##### THE DATA #####
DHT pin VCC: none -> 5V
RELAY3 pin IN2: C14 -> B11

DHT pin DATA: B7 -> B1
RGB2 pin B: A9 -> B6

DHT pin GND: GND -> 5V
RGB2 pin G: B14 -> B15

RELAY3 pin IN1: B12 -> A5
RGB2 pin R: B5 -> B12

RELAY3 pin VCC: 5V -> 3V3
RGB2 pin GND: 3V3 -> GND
#####
◆ PROBLEM TO SOLVE
From the records above, extract every entry exactly as given.

◆ THE ANSWER
DHT pin VCC: none -> 5V
RELAY3 pin IN2: C14 -> B11

DHT pin DATA: B7 -> B1
RGB2 pin B: A9 -> B6

DHT pin GND: GND -> 5V
RGB2 pin G: B14 -> B15

RELAY3 pin IN1: B12 -> A5
RGB2 pin R: B5 -> B12

RELAY3 pin VCC: 5V -> 3V3
RGB2 pin GND: 3V3 -> GND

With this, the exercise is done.